(Exercise aim) Your response should reproduce every line of the entries that contains the word "Bleistift".

(Supplied material)

---------------

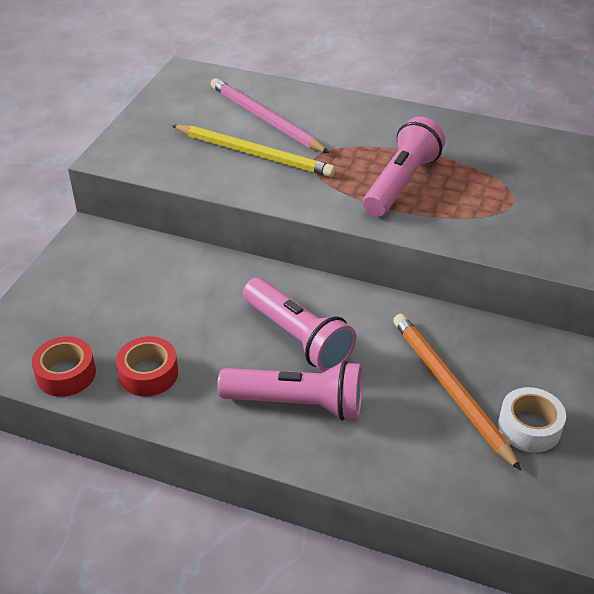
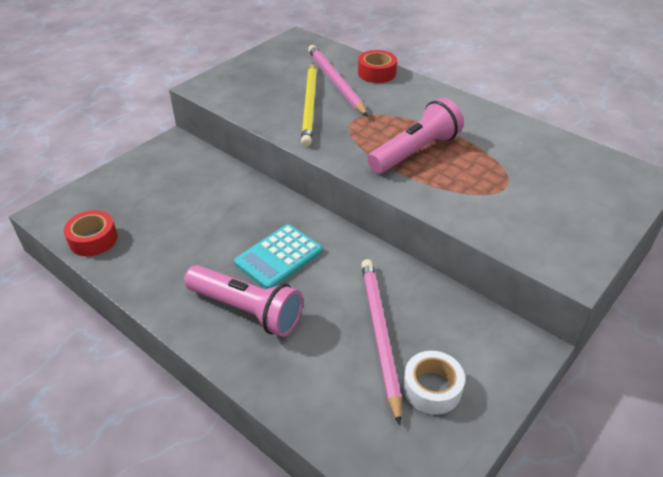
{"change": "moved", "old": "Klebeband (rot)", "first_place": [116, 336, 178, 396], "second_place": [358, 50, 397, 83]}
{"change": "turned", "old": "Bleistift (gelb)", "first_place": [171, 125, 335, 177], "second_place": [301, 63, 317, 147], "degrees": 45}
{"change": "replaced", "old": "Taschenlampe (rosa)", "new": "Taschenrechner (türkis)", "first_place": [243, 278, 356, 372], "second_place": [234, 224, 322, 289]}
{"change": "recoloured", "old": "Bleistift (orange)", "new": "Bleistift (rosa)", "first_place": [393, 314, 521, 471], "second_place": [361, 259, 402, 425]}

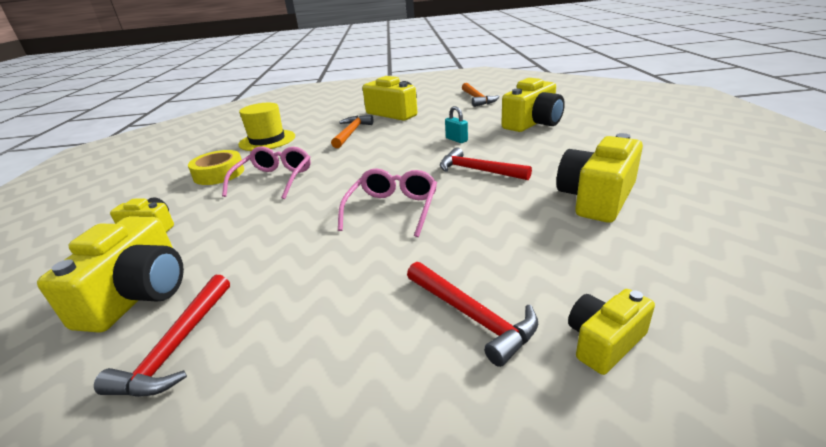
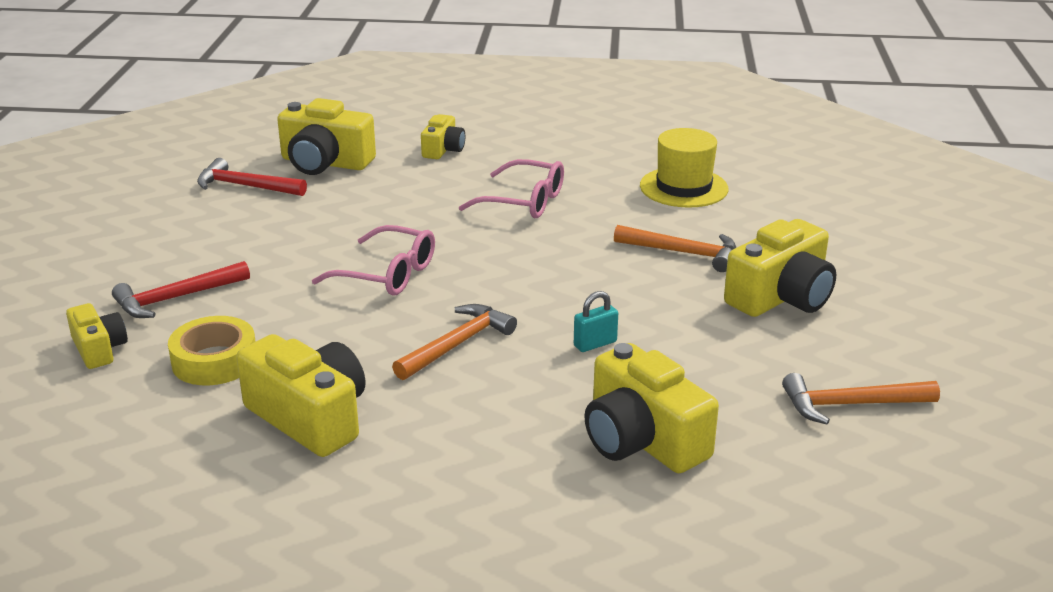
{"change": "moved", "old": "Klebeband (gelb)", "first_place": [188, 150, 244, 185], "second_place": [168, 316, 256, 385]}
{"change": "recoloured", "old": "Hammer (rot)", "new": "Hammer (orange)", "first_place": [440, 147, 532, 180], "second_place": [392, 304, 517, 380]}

---------------

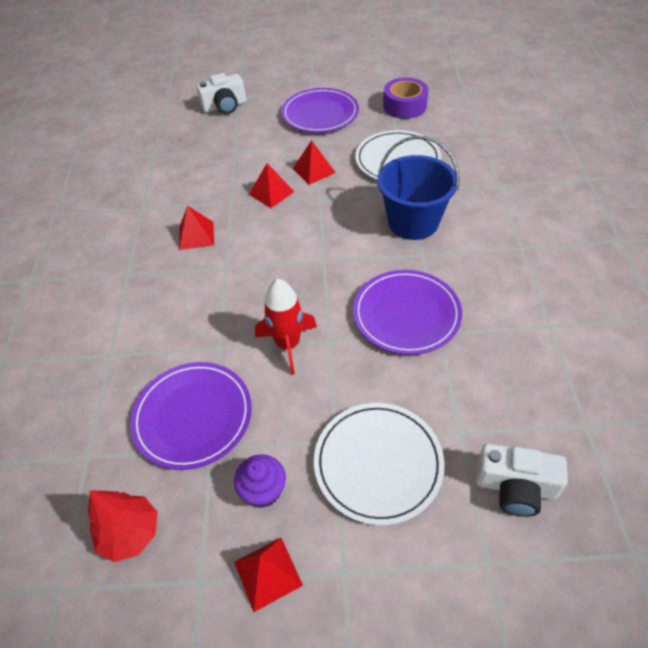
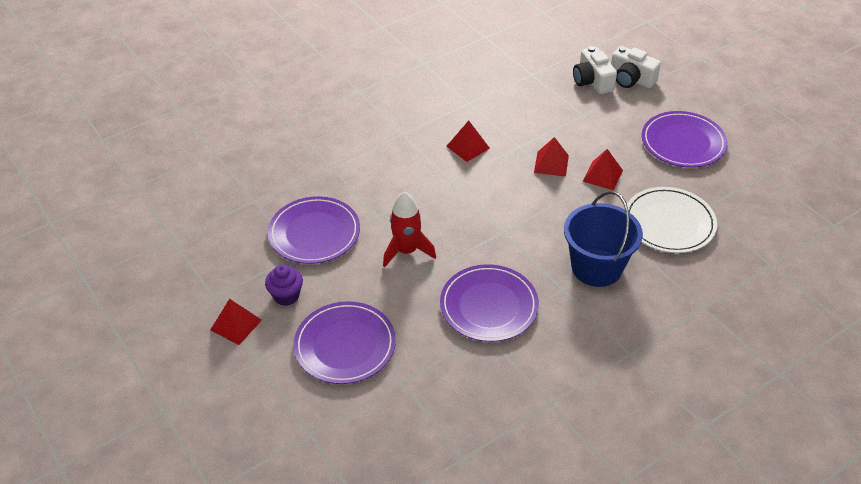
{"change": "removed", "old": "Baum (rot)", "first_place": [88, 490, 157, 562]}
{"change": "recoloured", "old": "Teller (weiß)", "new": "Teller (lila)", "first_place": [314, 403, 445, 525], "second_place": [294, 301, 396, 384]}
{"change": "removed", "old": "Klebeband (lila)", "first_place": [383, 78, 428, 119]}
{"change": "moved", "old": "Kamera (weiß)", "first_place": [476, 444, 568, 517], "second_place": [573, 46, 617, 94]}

---------------

(Answer)
{"change": "turned", "old": "Bleistift (gelb)", "first_place": [171, 125, 335, 177], "second_place": [301, 63, 317, 147], "degrees": 45}
{"change": "recoloured", "old": "Bleistift (orange)", "new": "Bleistift (rosa)", "first_place": [393, 314, 521, 471], "second_place": [361, 259, 402, 425]}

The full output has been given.